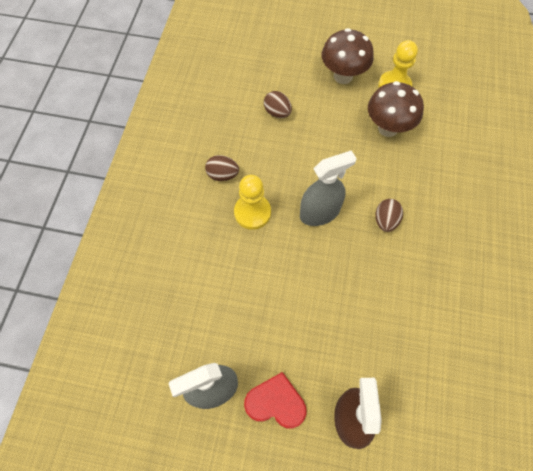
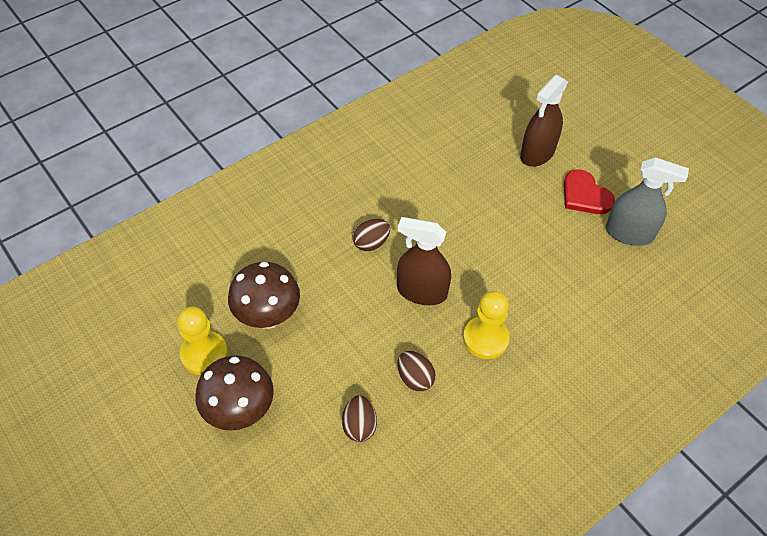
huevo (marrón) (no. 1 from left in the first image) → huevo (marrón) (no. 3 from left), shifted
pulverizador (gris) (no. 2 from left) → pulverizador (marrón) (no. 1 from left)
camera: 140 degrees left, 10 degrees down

==*==

EXERCISE DETAILS. Within this material, how many lines include the word "marrón"? State only the number.

EXERCISE OUTPUT. 2